WORK TO COMPLETE
Your task is to restate word for word the line containing "Arta: [222,387,285,450] ->" and each line that follows it in the listing, and only those.

TASK INPUTS
--------------------------------
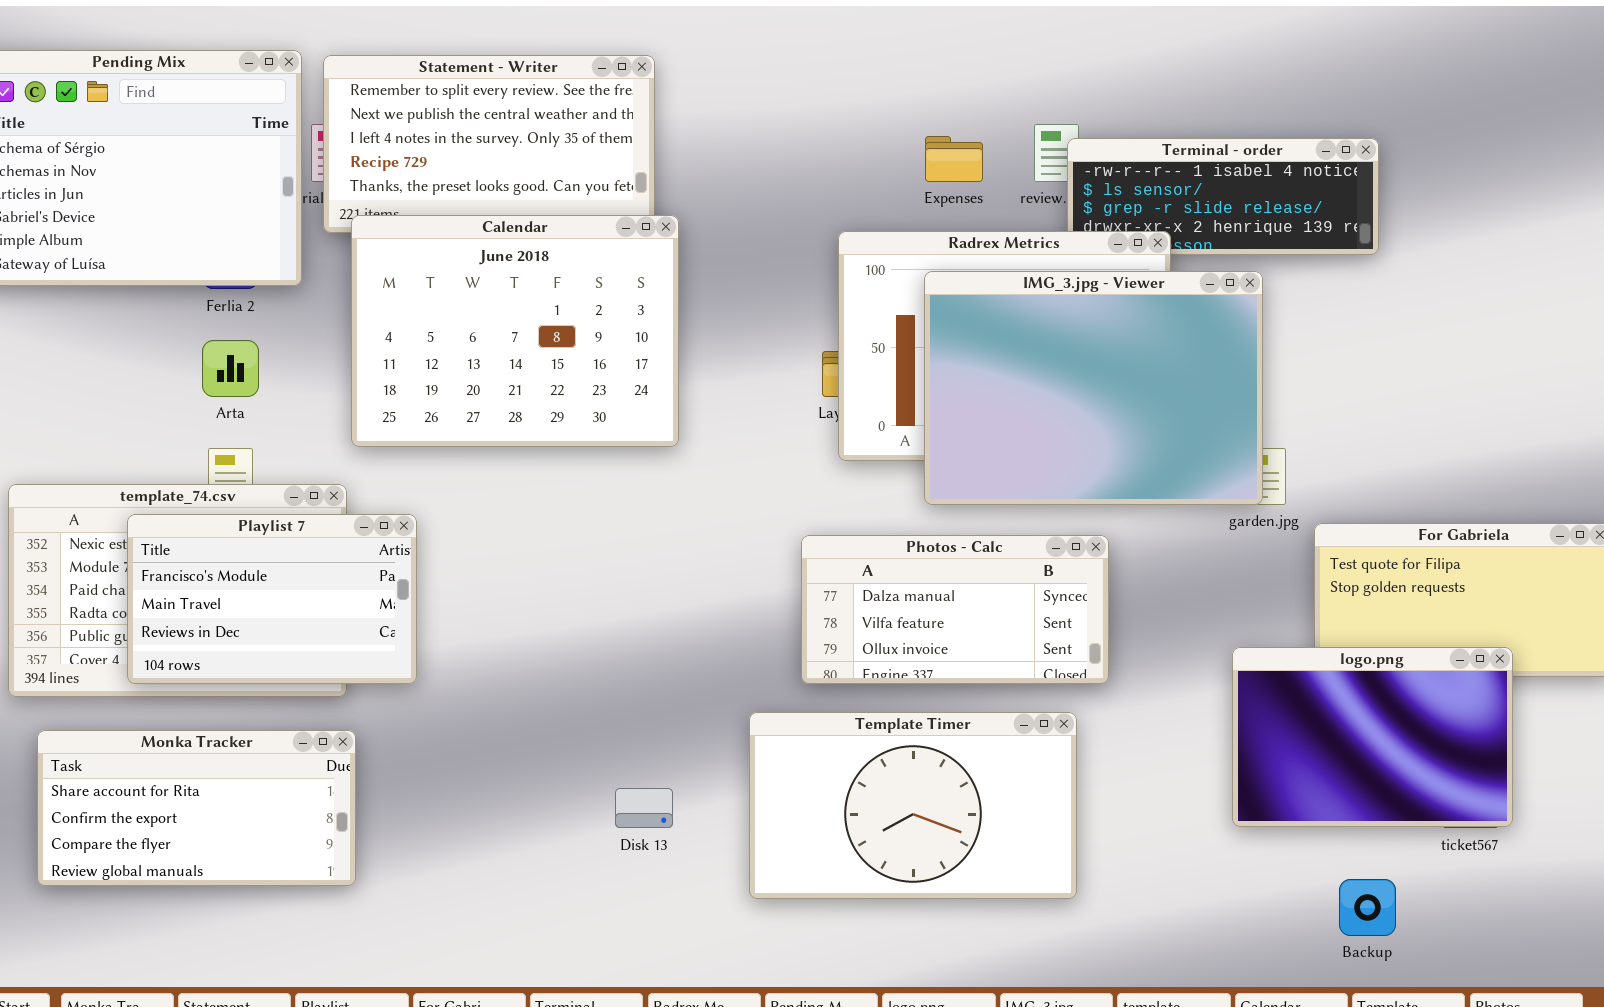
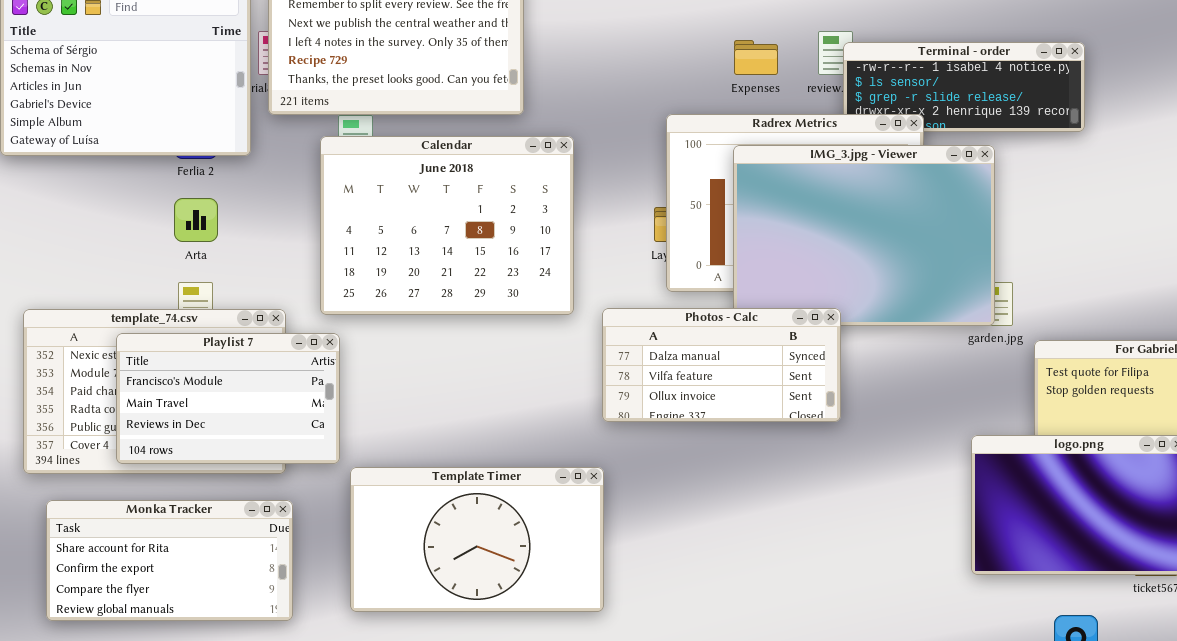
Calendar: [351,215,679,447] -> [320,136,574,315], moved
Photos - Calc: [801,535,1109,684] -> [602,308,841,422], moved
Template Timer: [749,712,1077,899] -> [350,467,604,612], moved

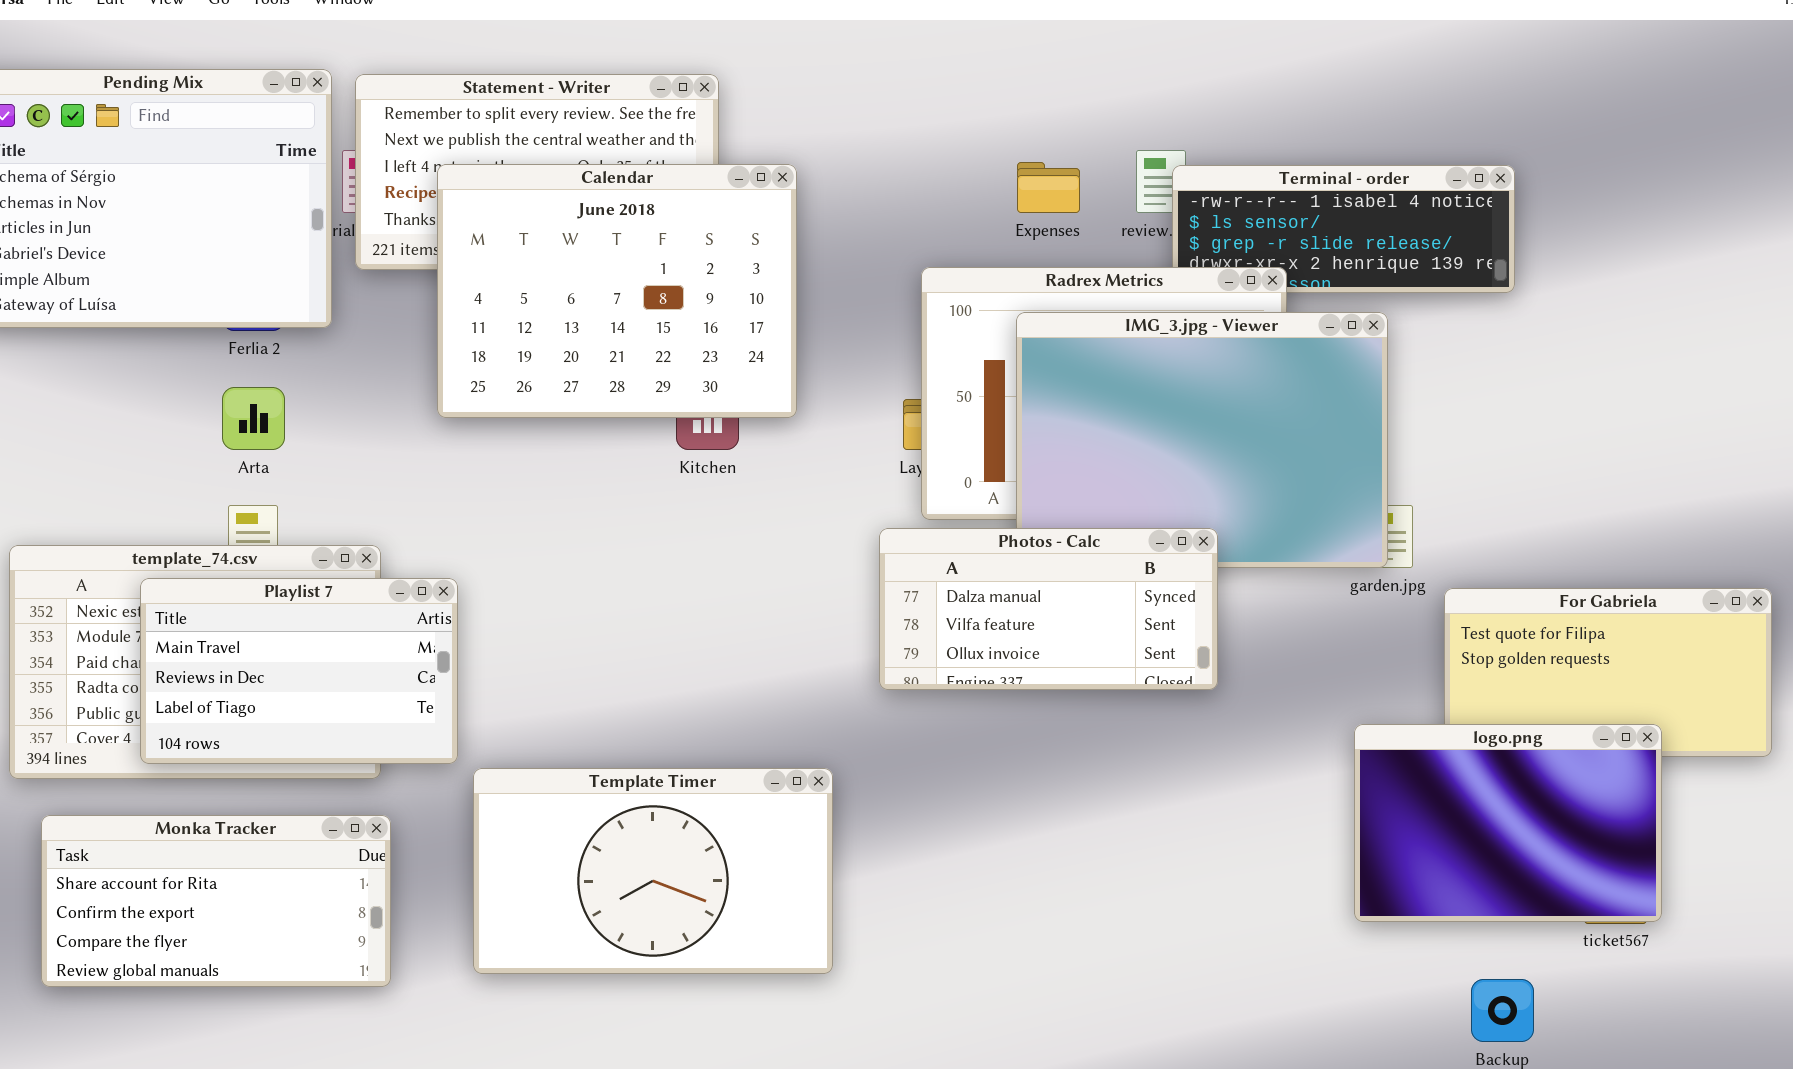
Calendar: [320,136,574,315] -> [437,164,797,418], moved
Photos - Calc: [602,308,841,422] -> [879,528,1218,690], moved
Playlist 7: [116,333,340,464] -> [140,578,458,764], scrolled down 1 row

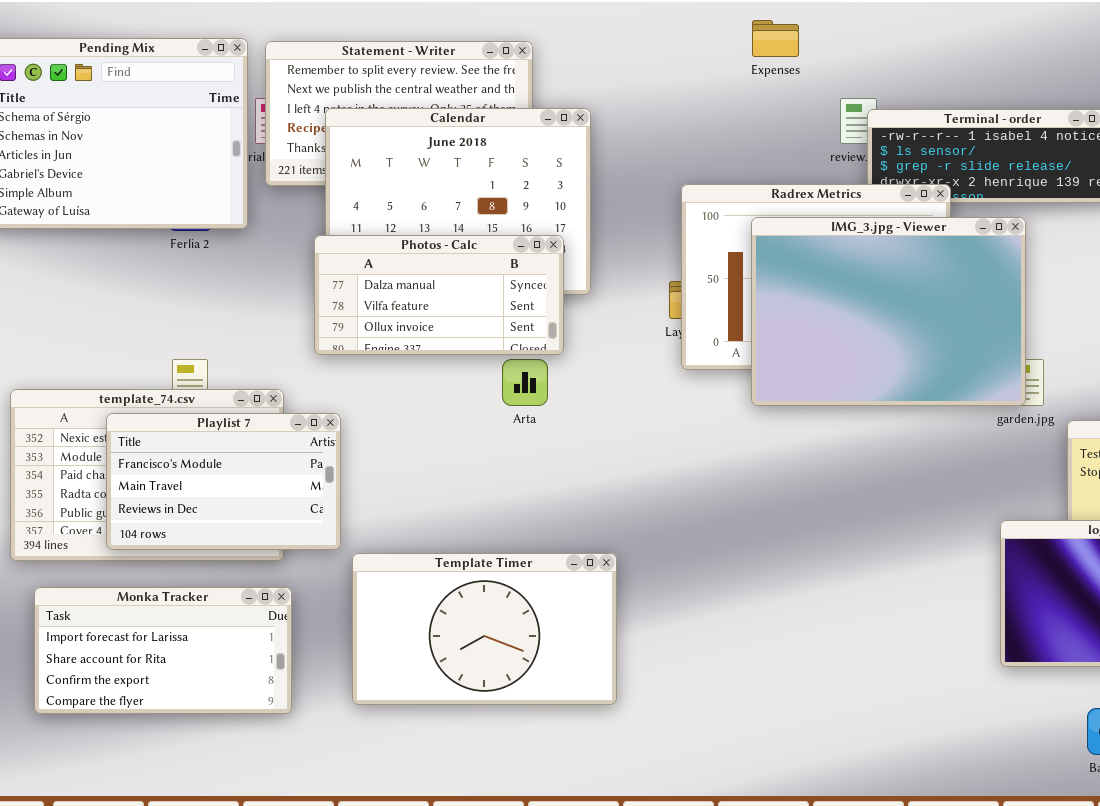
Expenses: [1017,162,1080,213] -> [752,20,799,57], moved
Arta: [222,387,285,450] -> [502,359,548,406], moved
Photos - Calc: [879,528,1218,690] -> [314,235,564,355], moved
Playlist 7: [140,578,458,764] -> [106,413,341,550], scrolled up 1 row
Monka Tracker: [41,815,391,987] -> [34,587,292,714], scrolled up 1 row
--------------------------------
ANSWER AREA
Arta: [222,387,285,450] -> [502,359,548,406], moved
Photos - Calc: [879,528,1218,690] -> [314,235,564,355], moved
Playlist 7: [140,578,458,764] -> [106,413,341,550], scrolled up 1 row
Monka Tracker: [41,815,391,987] -> [34,587,292,714], scrolled up 1 row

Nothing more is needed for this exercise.